◆ **YOUR TASK**
Take from the material every line containing the string "gray" and copy it.

——

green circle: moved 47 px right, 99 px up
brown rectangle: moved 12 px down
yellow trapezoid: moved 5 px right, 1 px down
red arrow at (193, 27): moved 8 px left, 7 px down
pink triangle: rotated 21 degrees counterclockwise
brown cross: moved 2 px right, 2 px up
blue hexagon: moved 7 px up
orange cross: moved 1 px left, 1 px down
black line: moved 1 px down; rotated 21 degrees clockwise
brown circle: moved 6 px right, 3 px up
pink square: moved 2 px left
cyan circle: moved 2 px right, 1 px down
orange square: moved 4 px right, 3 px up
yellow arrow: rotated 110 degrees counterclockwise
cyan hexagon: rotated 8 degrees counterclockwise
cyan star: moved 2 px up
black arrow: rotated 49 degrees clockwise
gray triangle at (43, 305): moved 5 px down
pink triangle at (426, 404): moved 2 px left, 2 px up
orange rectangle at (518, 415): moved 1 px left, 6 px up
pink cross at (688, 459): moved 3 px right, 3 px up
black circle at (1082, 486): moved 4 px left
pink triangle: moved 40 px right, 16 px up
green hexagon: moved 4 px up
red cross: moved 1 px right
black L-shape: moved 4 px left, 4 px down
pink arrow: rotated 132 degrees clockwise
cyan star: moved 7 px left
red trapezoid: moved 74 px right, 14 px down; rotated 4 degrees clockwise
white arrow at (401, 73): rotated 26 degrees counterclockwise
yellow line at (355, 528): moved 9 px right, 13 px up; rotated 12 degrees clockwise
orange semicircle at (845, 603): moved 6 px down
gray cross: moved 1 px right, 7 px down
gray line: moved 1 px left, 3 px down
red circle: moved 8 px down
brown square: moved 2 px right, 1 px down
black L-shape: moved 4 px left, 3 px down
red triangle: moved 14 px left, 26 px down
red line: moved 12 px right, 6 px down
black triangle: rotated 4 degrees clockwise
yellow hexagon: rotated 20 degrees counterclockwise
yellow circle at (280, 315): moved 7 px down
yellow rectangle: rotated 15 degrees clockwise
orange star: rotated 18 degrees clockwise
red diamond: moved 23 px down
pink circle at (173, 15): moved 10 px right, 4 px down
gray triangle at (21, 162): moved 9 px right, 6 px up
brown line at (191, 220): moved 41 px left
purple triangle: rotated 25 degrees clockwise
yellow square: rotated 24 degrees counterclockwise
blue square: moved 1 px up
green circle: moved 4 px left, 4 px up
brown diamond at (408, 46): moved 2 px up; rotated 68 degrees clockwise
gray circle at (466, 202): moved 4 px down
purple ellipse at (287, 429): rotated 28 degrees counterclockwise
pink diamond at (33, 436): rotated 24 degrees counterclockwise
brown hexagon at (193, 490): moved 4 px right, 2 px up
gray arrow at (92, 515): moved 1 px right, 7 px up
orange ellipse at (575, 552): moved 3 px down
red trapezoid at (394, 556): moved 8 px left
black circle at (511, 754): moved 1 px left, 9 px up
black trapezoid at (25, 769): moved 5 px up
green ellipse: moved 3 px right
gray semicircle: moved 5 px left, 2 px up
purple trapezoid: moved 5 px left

——

◆ **EXERCISE RESPONSE**
gray triangle at (43, 305): moved 5 px down
gray cross: moved 1 px right, 7 px down
gray line: moved 1 px left, 3 px down
gray triangle at (21, 162): moved 9 px right, 6 px up
gray circle at (466, 202): moved 4 px down
gray arrow at (92, 515): moved 1 px right, 7 px up
gray semicircle: moved 5 px left, 2 px up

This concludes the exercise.